▶ _Aim of the task_: Copy out each line below in which the string "gained" appears.
[Opening Extracted material section]
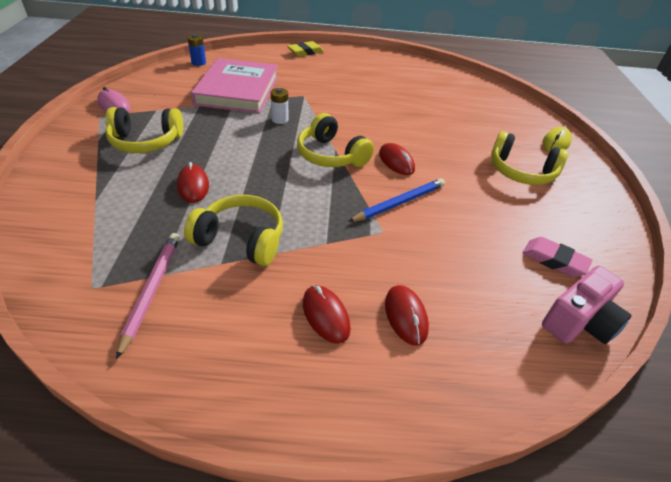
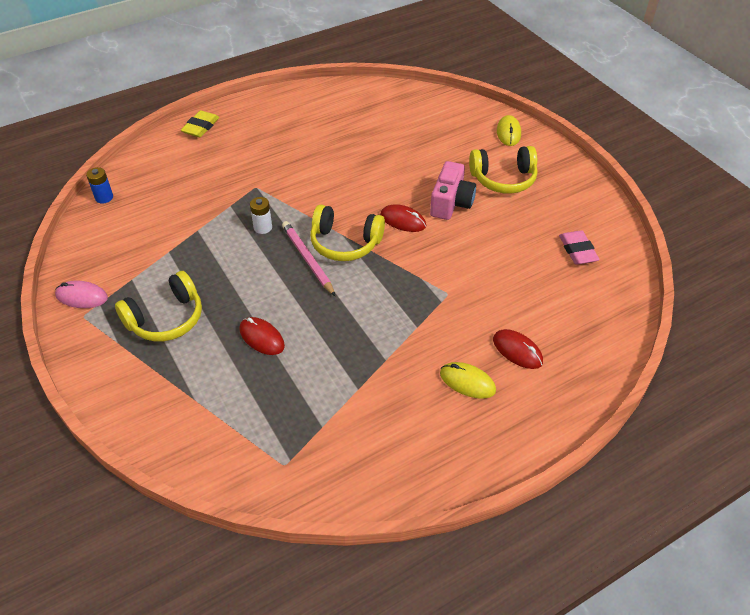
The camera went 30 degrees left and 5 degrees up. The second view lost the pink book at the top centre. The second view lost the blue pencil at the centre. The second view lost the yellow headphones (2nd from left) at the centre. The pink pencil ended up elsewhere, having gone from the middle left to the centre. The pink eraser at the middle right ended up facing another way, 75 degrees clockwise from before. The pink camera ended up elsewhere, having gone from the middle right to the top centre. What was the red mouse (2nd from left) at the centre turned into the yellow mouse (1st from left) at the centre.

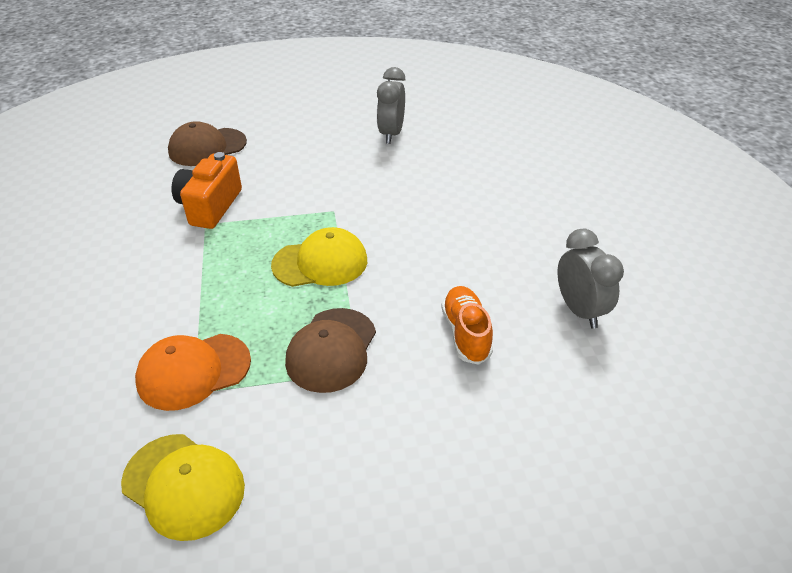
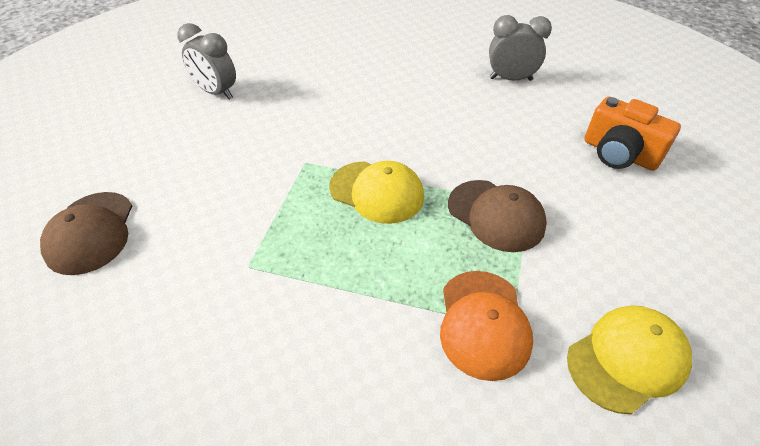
The camera went 65 degrees left and 5 degrees up. The orange camera ended up elsewhere, having gone from the top left to the top right. The yellow cap (2nd from left in the first image) at the centre ended up facing another way, 105 degrees clockwise from before. The second view lost the orange shoe at the centre.

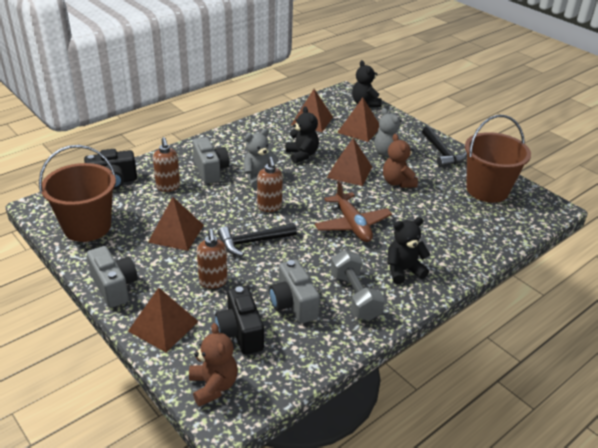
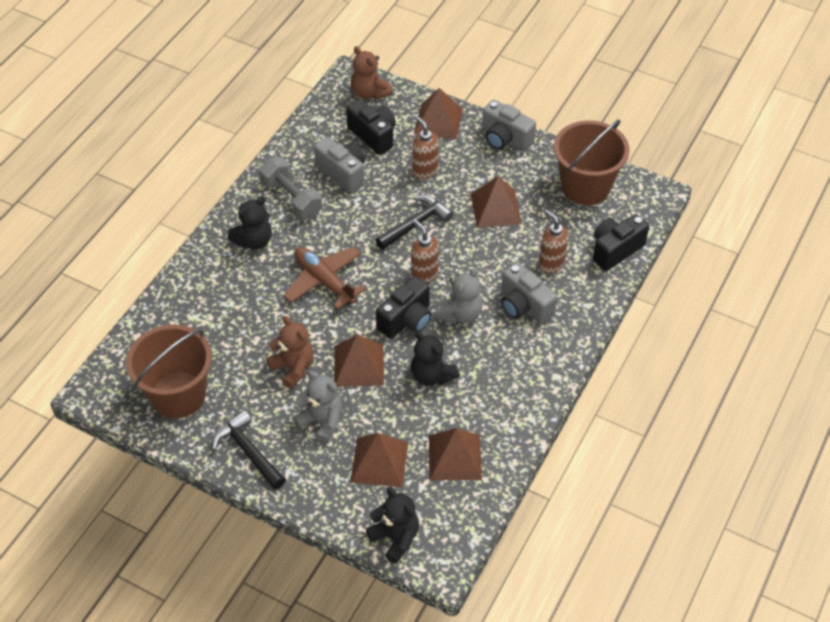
The camera went 160 degrees right and 15 degrees up. The second view gained the black camera (2nd from left) at the centre.

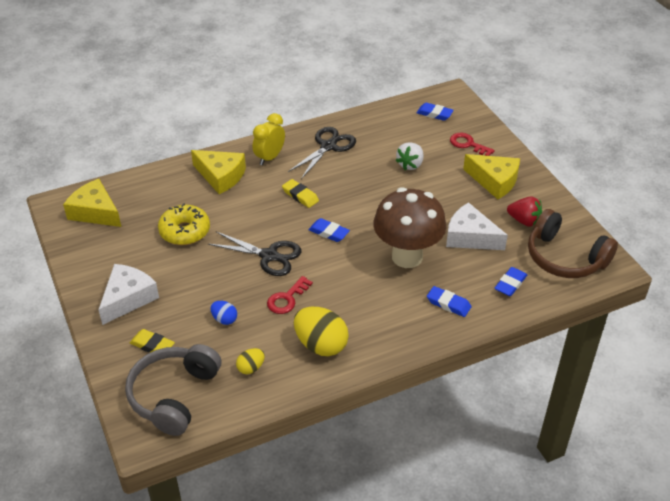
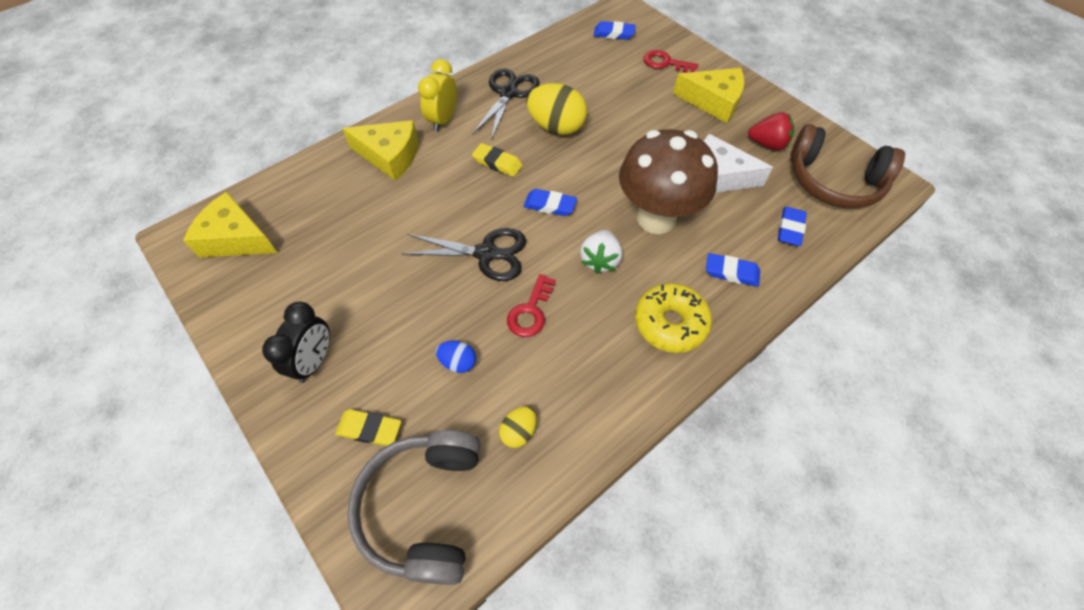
The camera went 15 degrees left and 15 degrees up. The white strawberry ended up elsewhere, having gone from the top centre to the centre. The yellow donut ended up elsewhere, having gone from the middle left to the centre. Where the white cheese (1st from left) stood at the middle left, the black clock came to stand at the middle left. The yellow egg (2nd from left) ended up elsewhere, having gone from the centre to the top centre.

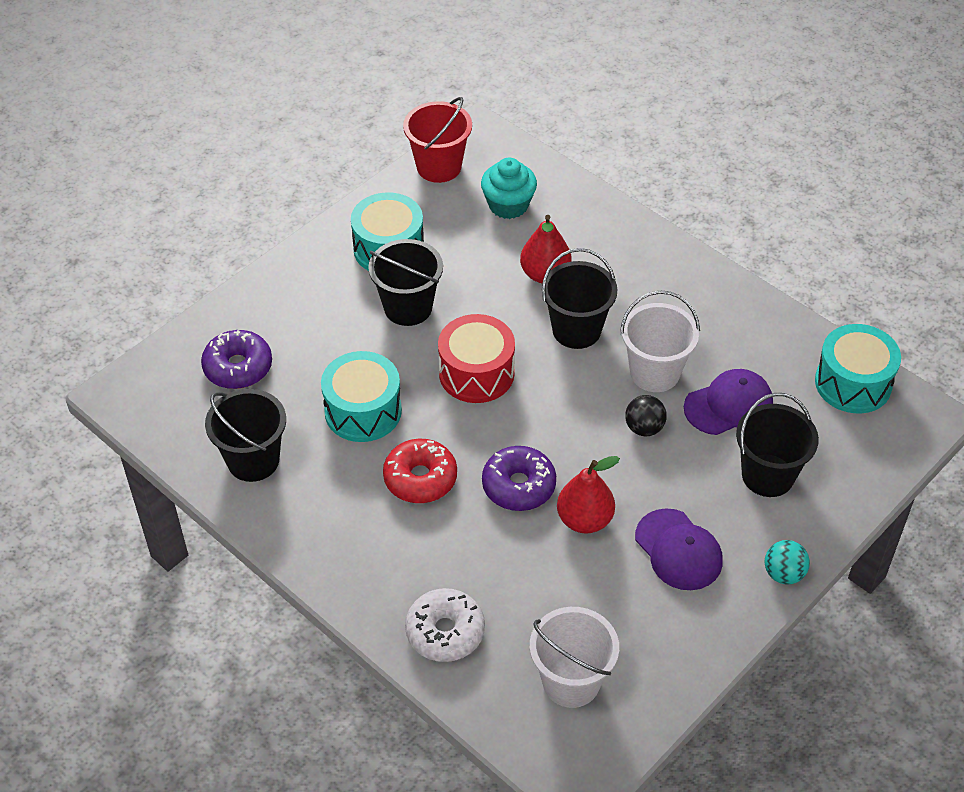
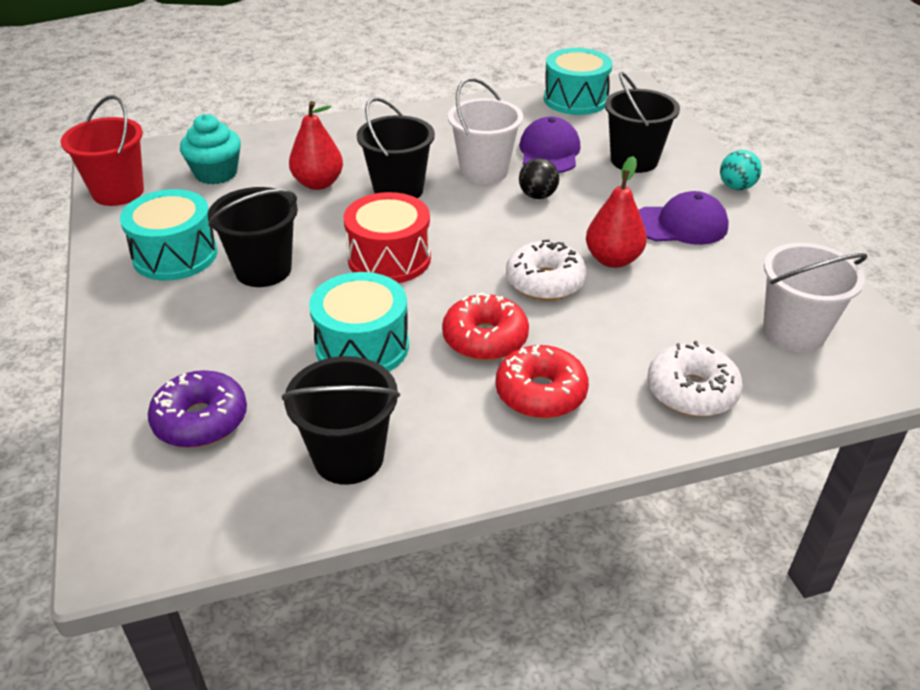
The camera went 60 degrees left and 10 degrees down. What was the purple donut (2nd from left) at the centre turned into the white donut (1st from left) at the centre. The second view gained the red donut (2nd from left) at the centre.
[Closing Extracted material section]
▶ _Your response_:
The camera went 160 degrees right and 15 degrees up. The second view gained the black camera (2nd from left) at the centre.
The camera went 60 degrees left and 10 degrees down. What was the purple donut (2nd from left) at the centre turned into the white donut (1st from left) at the centre. The second view gained the red donut (2nd from left) at the centre.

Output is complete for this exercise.